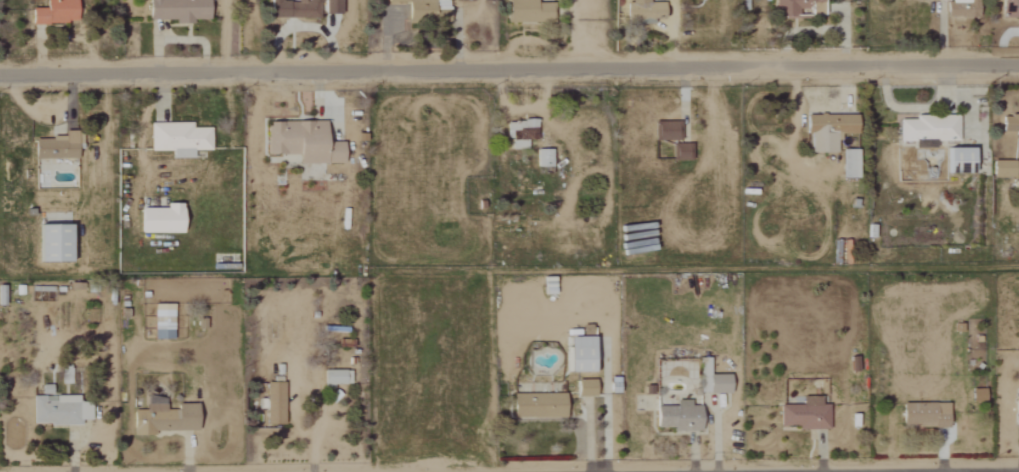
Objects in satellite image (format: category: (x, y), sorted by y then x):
building: (302, 8)
building: (422, 8)
building: (797, 8)
building: (960, 8)
building: (1007, 8)
building: (177, 10)
building: (526, 11)
building: (642, 11)
building: (53, 12)
road: (509, 71)
building: (1010, 123)
building: (927, 128)
building: (665, 130)
building: (826, 130)
building: (519, 132)
building: (177, 138)
building: (301, 141)
building: (923, 143)
building: (54, 147)
building: (678, 151)
building: (542, 157)
building: (957, 160)
building: (847, 163)
building: (1001, 168)
building: (159, 219)
building: (50, 242)
building: (547, 285)
building: (161, 321)
building: (577, 354)
building: (335, 377)
building: (711, 380)
building: (584, 388)
building: (274, 403)
building: (537, 405)
building: (58, 408)
building: (1016, 408)
building: (804, 414)
building: (923, 414)
building: (677, 416)
building: (162, 417)
road: (314, 441)

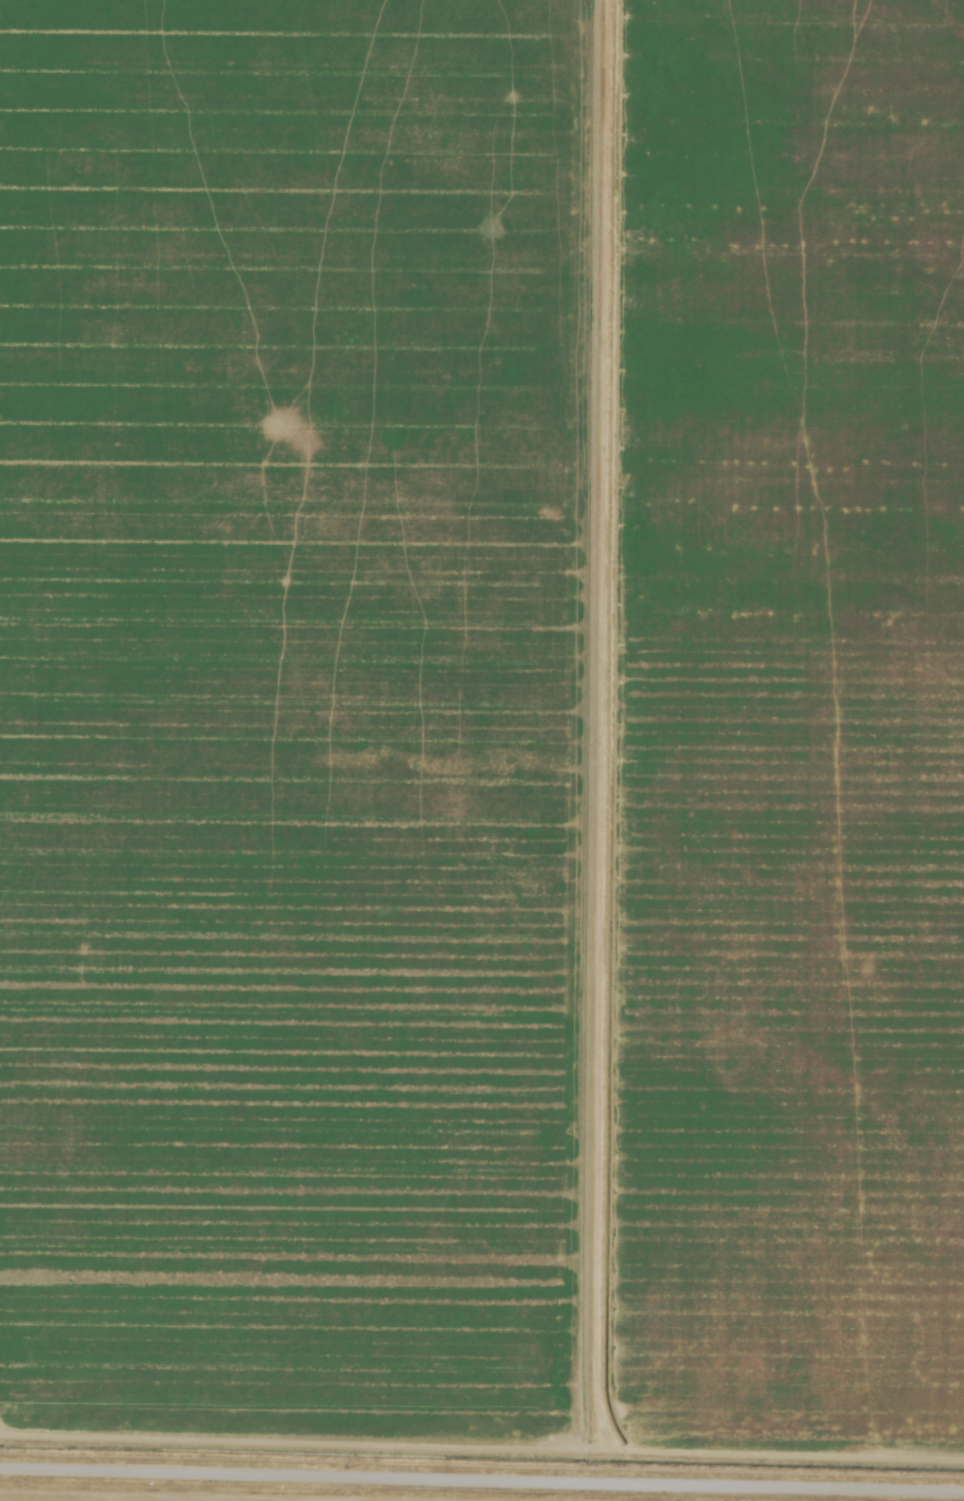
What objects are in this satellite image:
road: (600, 742)
road: (482, 1481)

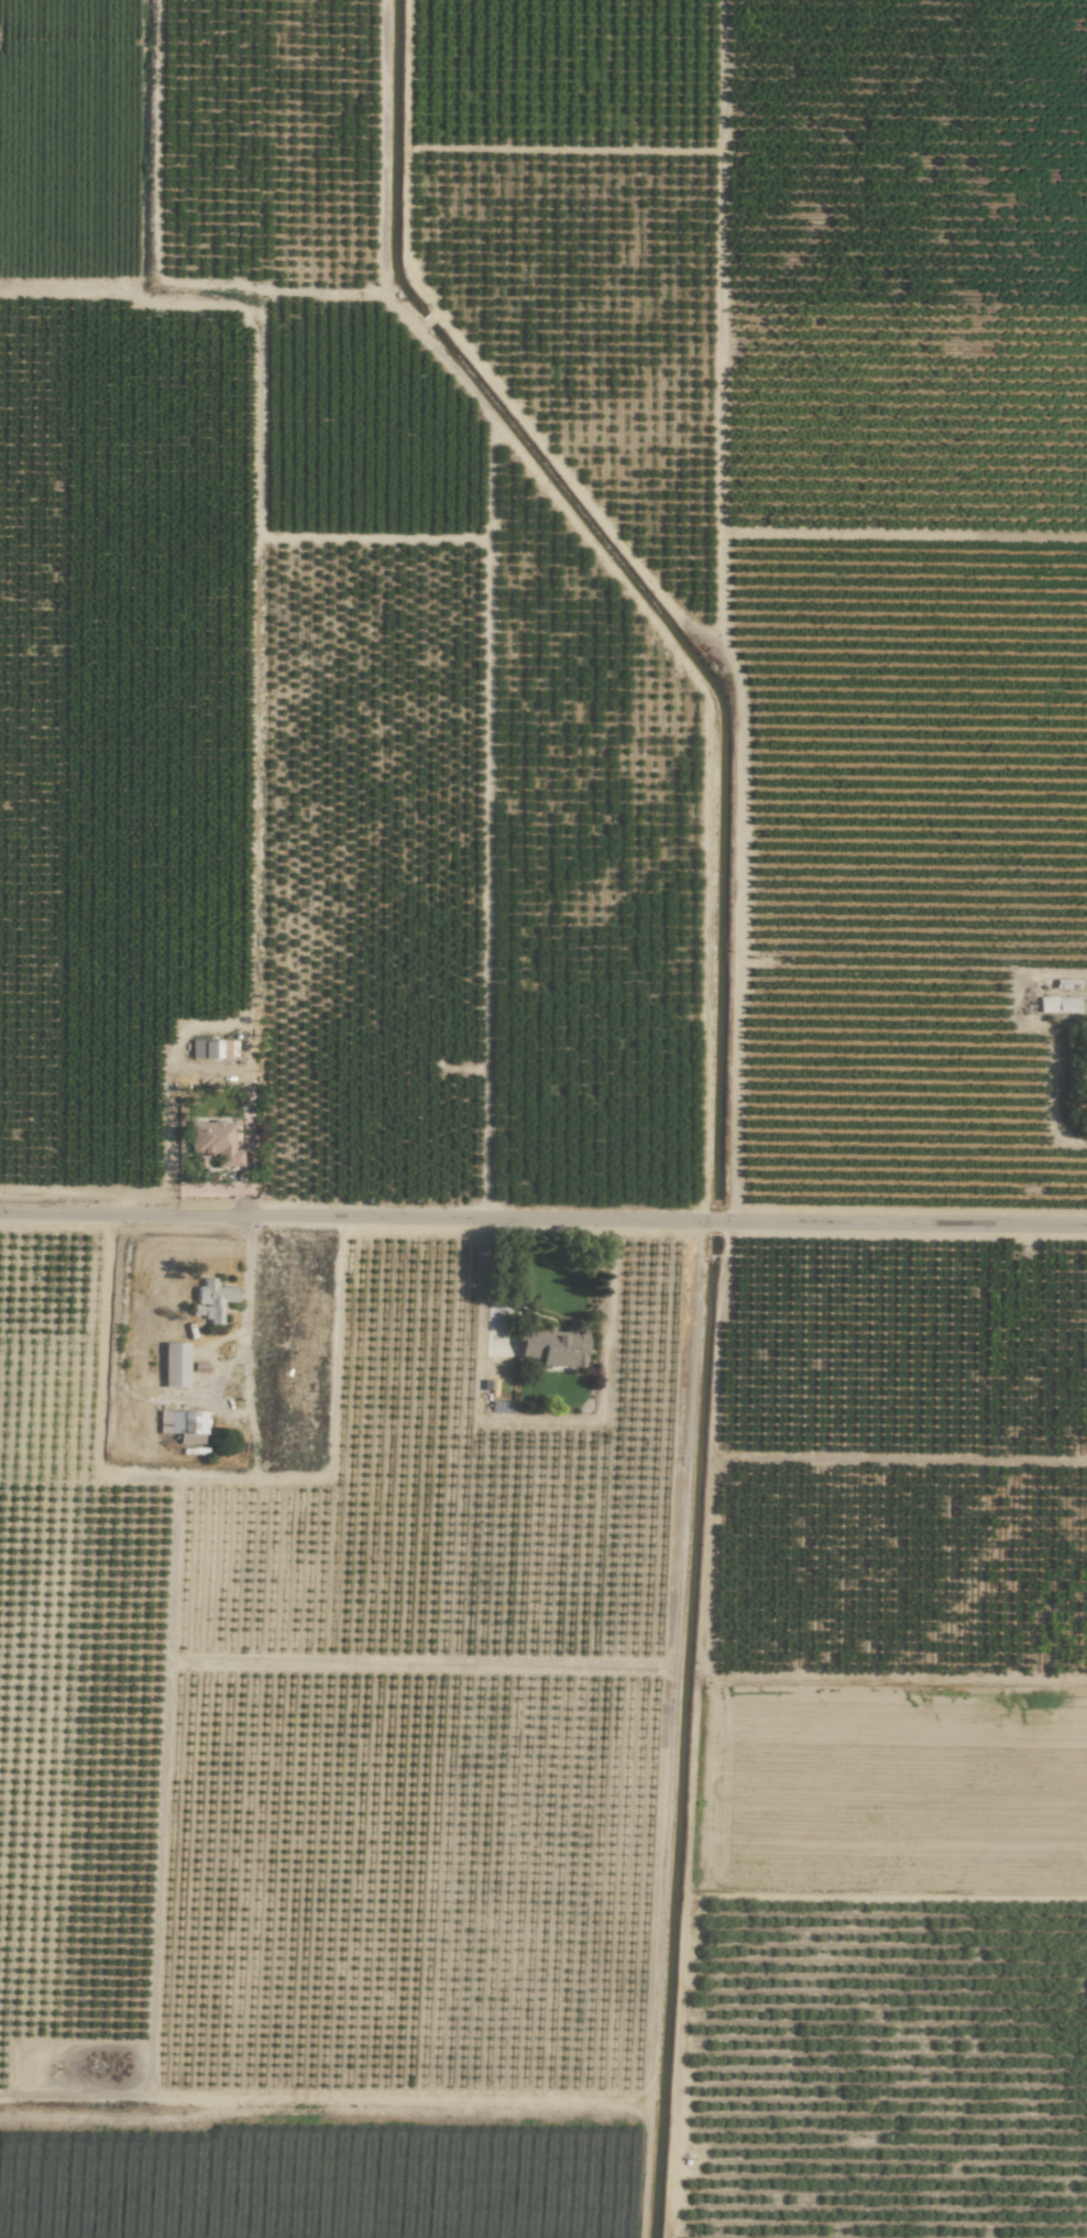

·····

What is the number of lines in the listing that hold "road"? Give that number and nothing more.

4